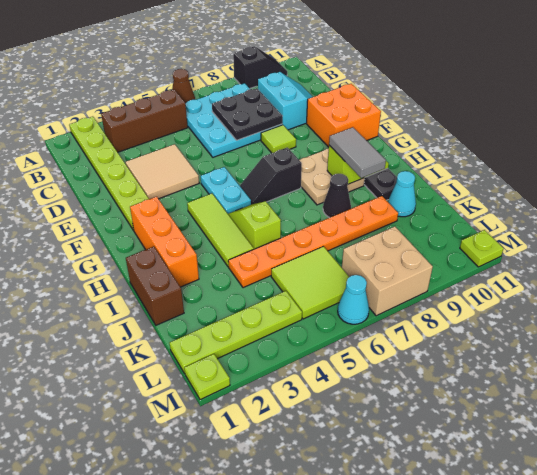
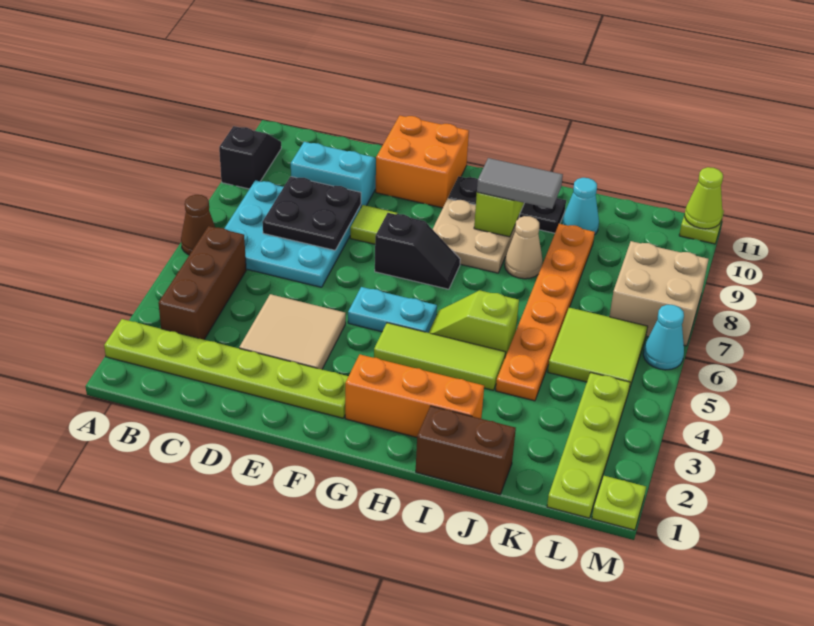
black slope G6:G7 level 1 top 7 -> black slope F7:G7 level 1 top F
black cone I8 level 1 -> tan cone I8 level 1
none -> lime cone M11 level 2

--

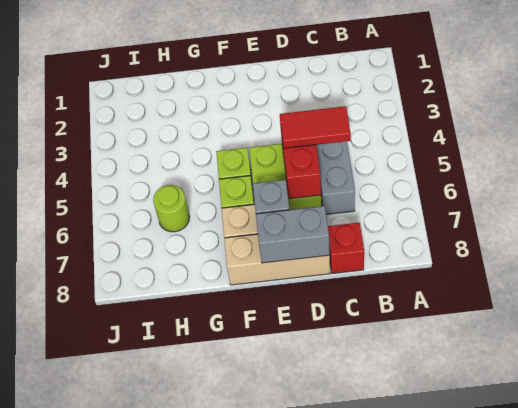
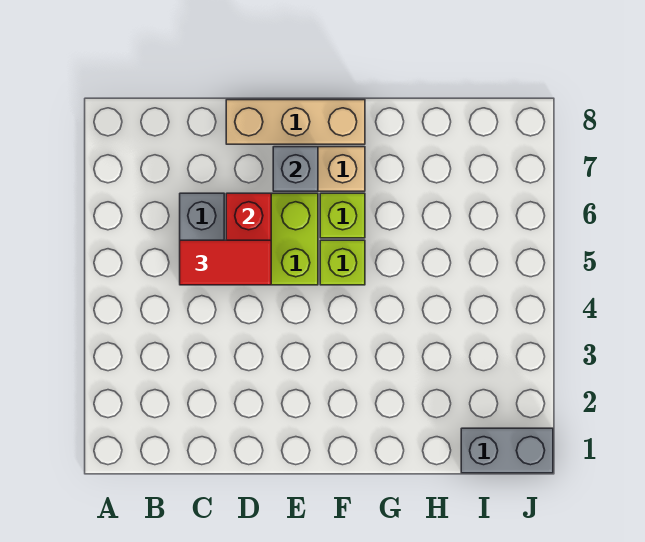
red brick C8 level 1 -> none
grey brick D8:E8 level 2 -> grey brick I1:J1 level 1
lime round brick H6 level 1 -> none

* * *

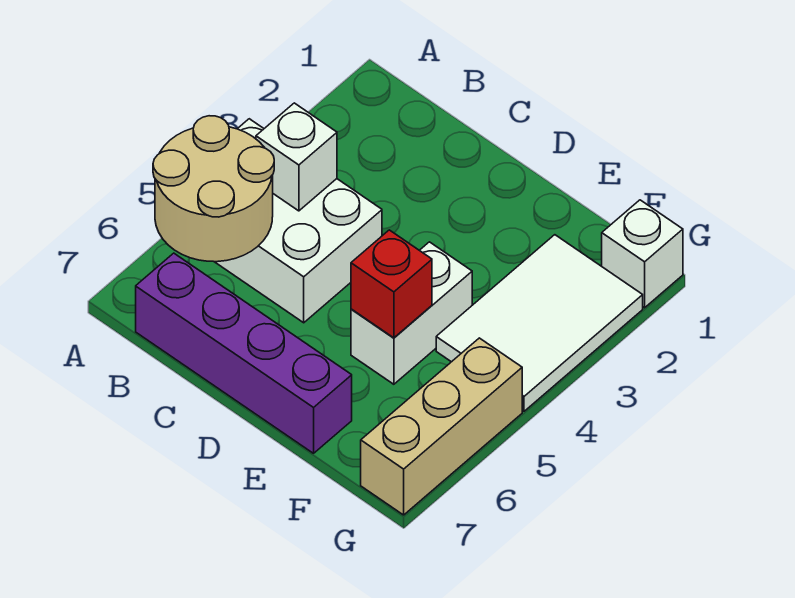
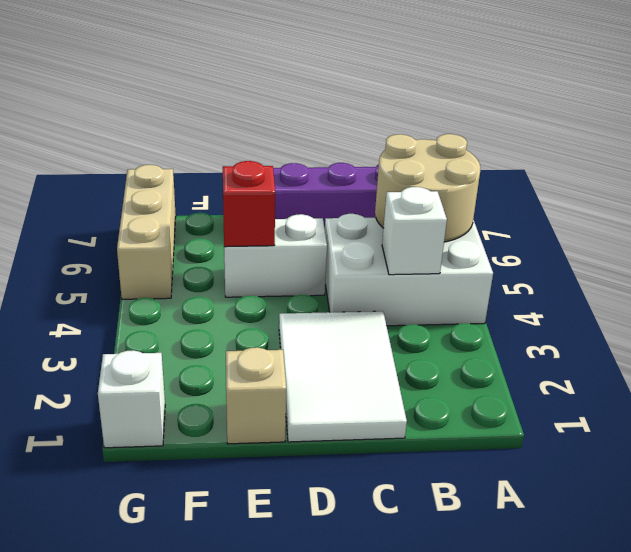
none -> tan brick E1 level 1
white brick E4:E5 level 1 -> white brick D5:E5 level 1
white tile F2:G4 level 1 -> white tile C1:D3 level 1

* _Requirement_
Apply a filter to the listing above so that only lines with "cone" are kept, and copy those lines.

* _Problem solution_
black cone I8 level 1 -> tan cone I8 level 1
none -> lime cone M11 level 2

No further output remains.